Items from a data source:

*** Begin section ***

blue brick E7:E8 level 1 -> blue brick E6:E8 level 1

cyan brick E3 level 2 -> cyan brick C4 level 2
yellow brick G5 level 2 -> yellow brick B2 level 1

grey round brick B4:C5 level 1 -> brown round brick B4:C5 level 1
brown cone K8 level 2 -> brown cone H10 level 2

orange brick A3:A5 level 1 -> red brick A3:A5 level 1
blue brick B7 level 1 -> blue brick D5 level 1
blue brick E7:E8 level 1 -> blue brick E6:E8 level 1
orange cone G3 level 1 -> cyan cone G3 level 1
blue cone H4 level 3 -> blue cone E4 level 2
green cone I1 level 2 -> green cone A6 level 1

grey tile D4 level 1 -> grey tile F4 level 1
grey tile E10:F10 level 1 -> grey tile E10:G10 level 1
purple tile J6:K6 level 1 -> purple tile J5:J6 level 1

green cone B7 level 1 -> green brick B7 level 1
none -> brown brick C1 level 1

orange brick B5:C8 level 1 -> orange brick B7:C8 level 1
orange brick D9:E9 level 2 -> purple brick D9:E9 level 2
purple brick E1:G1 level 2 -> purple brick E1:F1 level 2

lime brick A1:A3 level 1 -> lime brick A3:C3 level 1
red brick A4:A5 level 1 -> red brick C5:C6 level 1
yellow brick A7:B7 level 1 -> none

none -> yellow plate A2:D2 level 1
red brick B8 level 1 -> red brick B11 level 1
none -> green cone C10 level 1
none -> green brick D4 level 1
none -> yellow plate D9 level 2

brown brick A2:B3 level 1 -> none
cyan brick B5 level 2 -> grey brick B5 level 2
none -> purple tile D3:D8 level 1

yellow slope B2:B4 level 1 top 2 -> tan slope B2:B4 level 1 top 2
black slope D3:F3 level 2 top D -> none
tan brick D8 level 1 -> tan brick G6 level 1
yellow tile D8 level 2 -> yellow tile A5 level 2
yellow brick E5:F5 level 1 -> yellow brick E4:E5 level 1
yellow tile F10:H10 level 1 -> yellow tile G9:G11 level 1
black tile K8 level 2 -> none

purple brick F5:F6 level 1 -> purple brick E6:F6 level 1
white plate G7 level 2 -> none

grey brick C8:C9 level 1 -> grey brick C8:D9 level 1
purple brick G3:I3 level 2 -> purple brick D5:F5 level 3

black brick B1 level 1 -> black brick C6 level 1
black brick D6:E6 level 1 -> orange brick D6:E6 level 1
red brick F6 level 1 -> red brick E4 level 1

*** End section ***

Write out, word for word, the line containing "yellow brick E5:F5" and all the lines after it in the entries above, and nothing more.

yellow brick E5:F5 level 1 -> yellow brick E4:E5 level 1
yellow tile F10:H10 level 1 -> yellow tile G9:G11 level 1
black tile K8 level 2 -> none

purple brick F5:F6 level 1 -> purple brick E6:F6 level 1
white plate G7 level 2 -> none

grey brick C8:C9 level 1 -> grey brick C8:D9 level 1
purple brick G3:I3 level 2 -> purple brick D5:F5 level 3

black brick B1 level 1 -> black brick C6 level 1
black brick D6:E6 level 1 -> orange brick D6:E6 level 1
red brick F6 level 1 -> red brick E4 level 1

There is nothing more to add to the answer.